● **TRY IT**
Please copy out the full listing that follows exactly; no picture belongs in the copy.

● **SUPPLIED MATERIAL**
- Opening Delimiter -
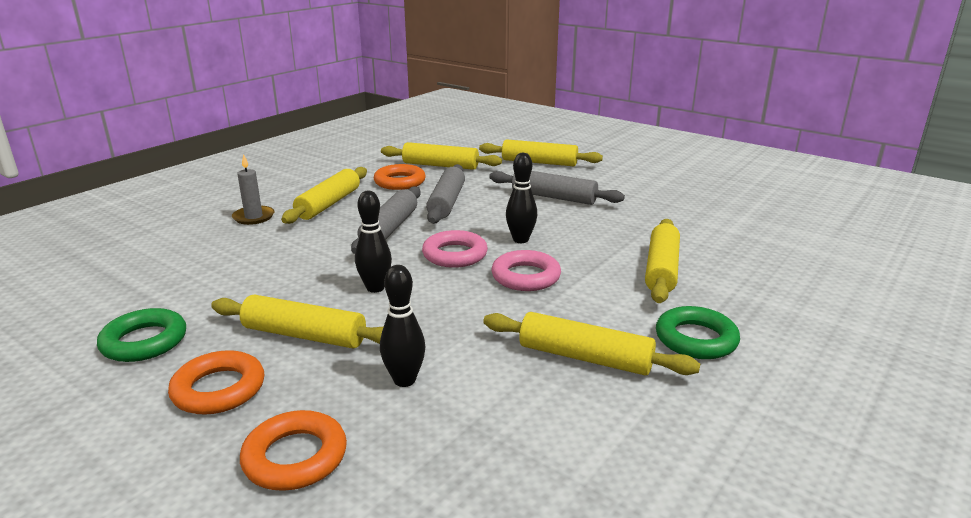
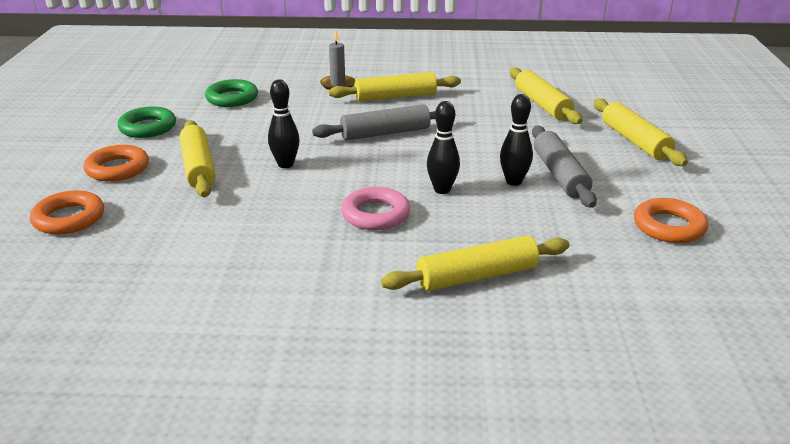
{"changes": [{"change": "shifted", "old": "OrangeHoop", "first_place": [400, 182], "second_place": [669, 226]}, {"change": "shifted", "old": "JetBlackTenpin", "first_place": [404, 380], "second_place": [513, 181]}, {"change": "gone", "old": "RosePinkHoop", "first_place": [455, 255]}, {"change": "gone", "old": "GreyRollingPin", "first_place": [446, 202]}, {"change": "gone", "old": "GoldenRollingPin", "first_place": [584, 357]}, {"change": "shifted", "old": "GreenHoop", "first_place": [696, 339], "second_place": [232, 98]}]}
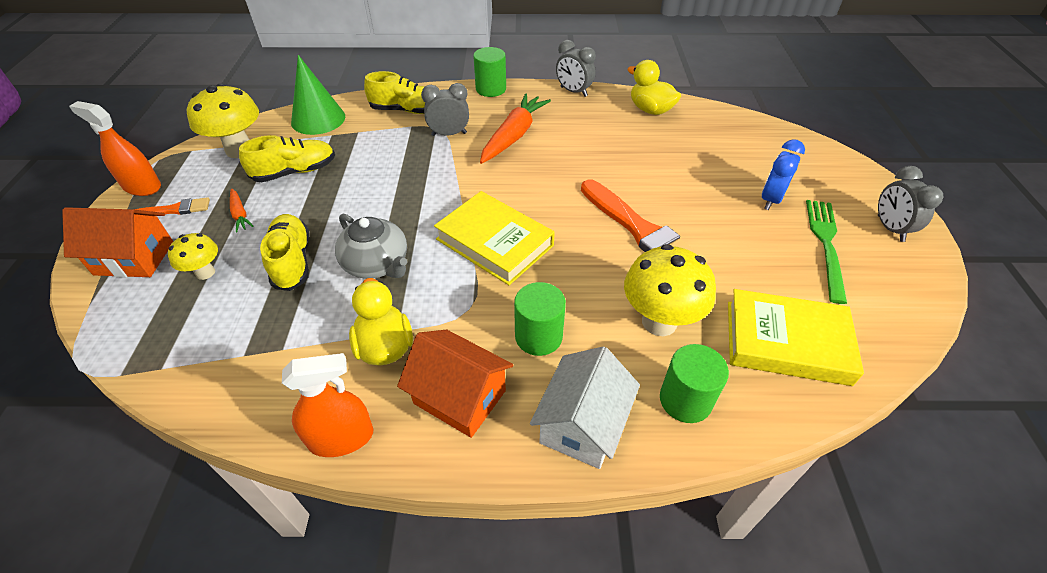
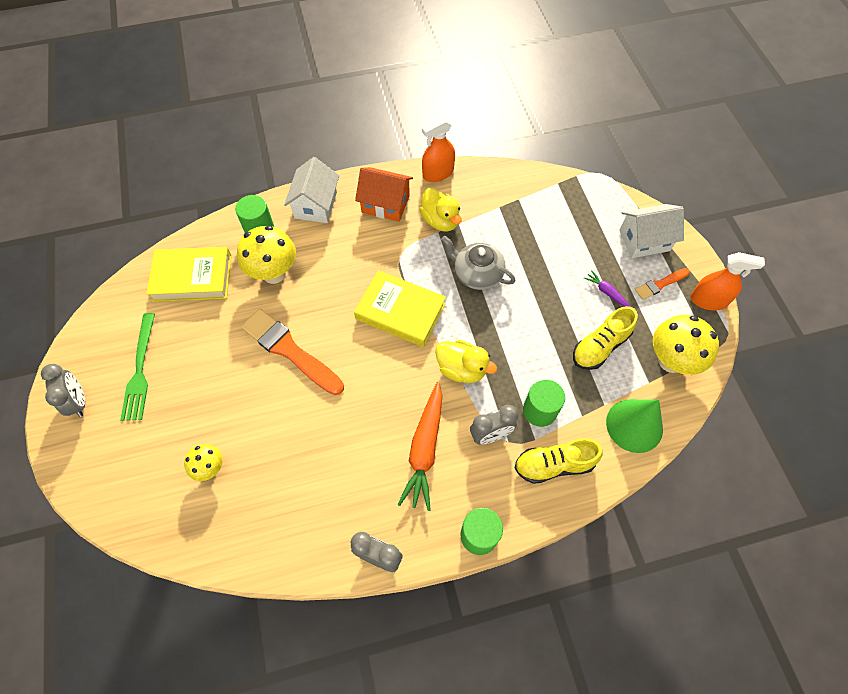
{"changes": [{"change": "repainted", "old": "OrangeToyHouse", "new": "WhiteToyHouse", "first_place": [134, 258], "second_place": [644, 240]}, {"change": "shifted", "old": "GoldenToadstool", "first_place": [205, 272], "second_place": [210, 468]}, {"change": "repainted", "old": "OrangeToyCarrot", "new": "RoyalPurpleToyCarrot", "first_place": [240, 214], "second_place": [606, 292]}, {"change": "gone", "old": "GoldenSneaker", "first_place": [292, 261]}, {"change": "shifted", "old": "GreenCylinder", "first_place": [538, 336], "second_place": [539, 410]}, {"change": "shifted", "old": "GoldenToyDuck", "first_place": [650, 110], "second_place": [461, 369]}, {"change": "gone", "old": "RoyalBlueAlarmClock", "first_place": [771, 199]}]}
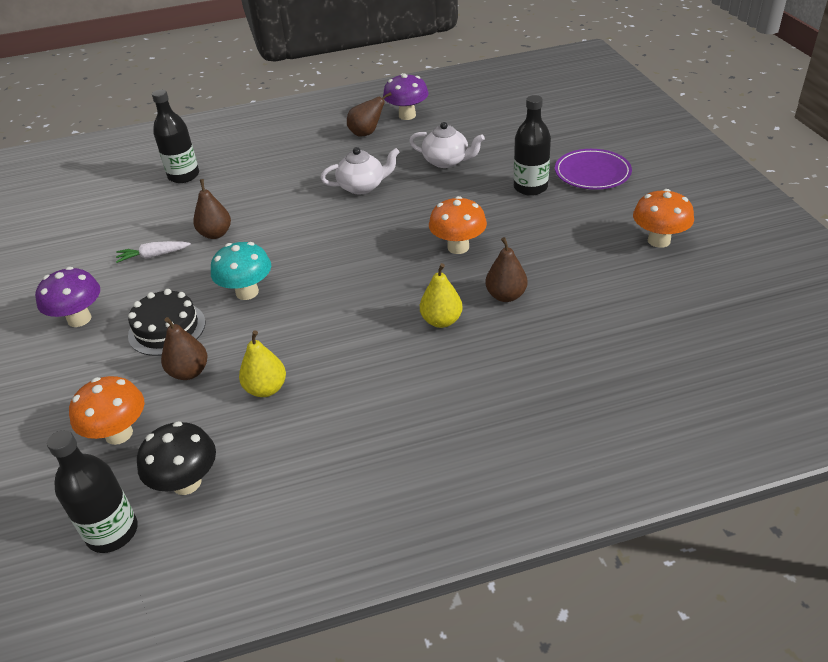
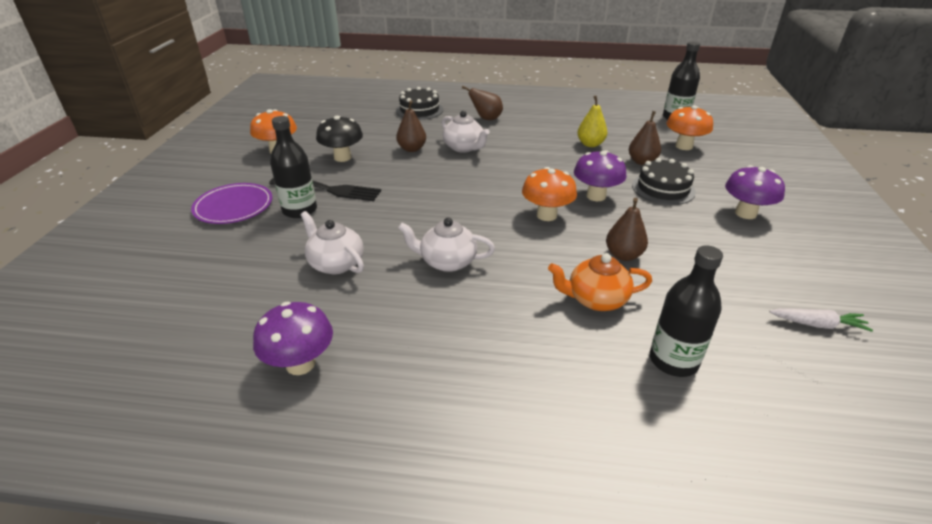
{"changes": [{"change": "shifted", "old": "WhiteToyCarrot", "first_place": [153, 256], "second_place": [818, 324]}, {"change": "shifted", "old": "JetBlackToadstool", "first_place": [186, 483], "second_place": [342, 157]}, {"change": "repainted", "old": "TealToadstool", "new": "RoyalPurpleToadstool", "first_place": [247, 292], "second_place": [596, 196]}, {"change": "shifted", "old": "RussetPear", "first_place": [366, 133], "second_place": [486, 119]}, {"change": "swapped", "old": "GoldenPear", "new": "WhiteTeapot", "first_place": [441, 321], "second_place": [464, 147]}, {"change": "shifted", "old": "OrangeToadstool", "first_place": [458, 247], "second_place": [546, 215]}, {"change": "new", "new": "JetBlackFork", "second_place": [329, 190]}, {"change": "new", "new": "JetBlackLayerCake", "second_place": [419, 110]}, {"change": "new", "new": "OrangeTeapot", "second_place": [596, 299]}]}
- Closing Delimiter -
● **TASK ANSWER**
{"changes": [{"change": "shifted", "old": "OrangeHoop", "first_place": [400, 182], "second_place": [669, 226]}, {"change": "shifted", "old": "JetBlackTenpin", "first_place": [404, 380], "second_place": [513, 181]}, {"change": "gone", "old": "RosePinkHoop", "first_place": [455, 255]}, {"change": "gone", "old": "GreyRollingPin", "first_place": [446, 202]}, {"change": "gone", "old": "GoldenRollingPin", "first_place": [584, 357]}, {"change": "shifted", "old": "GreenHoop", "first_place": [696, 339], "second_place": [232, 98]}]}
{"changes": [{"change": "repainted", "old": "OrangeToyHouse", "new": "WhiteToyHouse", "first_place": [134, 258], "second_place": [644, 240]}, {"change": "shifted", "old": "GoldenToadstool", "first_place": [205, 272], "second_place": [210, 468]}, {"change": "repainted", "old": "OrangeToyCarrot", "new": "RoyalPurpleToyCarrot", "first_place": [240, 214], "second_place": [606, 292]}, {"change": "gone", "old": "GoldenSneaker", "first_place": [292, 261]}, {"change": "shifted", "old": "GreenCylinder", "first_place": [538, 336], "second_place": [539, 410]}, {"change": "shifted", "old": "GoldenToyDuck", "first_place": [650, 110], "second_place": [461, 369]}, {"change": "gone", "old": "RoyalBlueAlarmClock", "first_place": [771, 199]}]}
{"changes": [{"change": "shifted", "old": "WhiteToyCarrot", "first_place": [153, 256], "second_place": [818, 324]}, {"change": "shifted", "old": "JetBlackToadstool", "first_place": [186, 483], "second_place": [342, 157]}, {"change": "repainted", "old": "TealToadstool", "new": "RoyalPurpleToadstool", "first_place": [247, 292], "second_place": [596, 196]}, {"change": "shifted", "old": "RussetPear", "first_place": [366, 133], "second_place": [486, 119]}, {"change": "swapped", "old": "GoldenPear", "new": "WhiteTeapot", "first_place": [441, 321], "second_place": [464, 147]}, {"change": "shifted", "old": "OrangeToadstool", "first_place": [458, 247], "second_place": [546, 215]}, {"change": "new", "new": "JetBlackFork", "second_place": [329, 190]}, {"change": "new", "new": "JetBlackLayerCake", "second_place": [419, 110]}, {"change": "new", "new": "OrangeTeapot", "second_place": [596, 299]}]}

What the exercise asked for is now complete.